Required work = Each line of the listing that contains the word "scrolled" is to be copied.

:::

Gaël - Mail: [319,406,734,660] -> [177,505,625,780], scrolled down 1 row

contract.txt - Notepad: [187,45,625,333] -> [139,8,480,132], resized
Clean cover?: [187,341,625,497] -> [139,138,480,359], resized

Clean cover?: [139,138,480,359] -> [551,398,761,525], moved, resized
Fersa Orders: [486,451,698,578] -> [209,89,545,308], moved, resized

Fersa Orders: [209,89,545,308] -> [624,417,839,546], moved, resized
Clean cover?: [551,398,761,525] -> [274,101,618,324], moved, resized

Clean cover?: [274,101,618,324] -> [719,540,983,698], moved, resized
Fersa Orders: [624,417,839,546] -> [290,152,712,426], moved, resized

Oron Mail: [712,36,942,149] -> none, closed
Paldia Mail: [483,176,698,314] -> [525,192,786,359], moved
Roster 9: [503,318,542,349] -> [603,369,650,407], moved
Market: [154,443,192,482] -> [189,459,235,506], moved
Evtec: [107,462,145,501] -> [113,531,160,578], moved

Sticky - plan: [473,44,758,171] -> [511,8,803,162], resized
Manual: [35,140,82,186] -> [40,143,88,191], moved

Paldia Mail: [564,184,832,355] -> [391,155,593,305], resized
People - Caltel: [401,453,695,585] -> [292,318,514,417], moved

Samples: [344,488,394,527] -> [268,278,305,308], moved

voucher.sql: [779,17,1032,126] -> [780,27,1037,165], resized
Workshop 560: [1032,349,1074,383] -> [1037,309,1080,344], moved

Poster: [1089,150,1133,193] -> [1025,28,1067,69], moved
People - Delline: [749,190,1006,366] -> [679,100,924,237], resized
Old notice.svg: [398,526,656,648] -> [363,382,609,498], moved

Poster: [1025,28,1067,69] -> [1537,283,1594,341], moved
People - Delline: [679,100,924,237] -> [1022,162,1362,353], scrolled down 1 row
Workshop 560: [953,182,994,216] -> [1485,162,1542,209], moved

:::

Response below =
Gaël - Mail: [319,406,734,660] -> [177,505,625,780], scrolled down 1 row
People - Delline: [679,100,924,237] -> [1022,162,1362,353], scrolled down 1 row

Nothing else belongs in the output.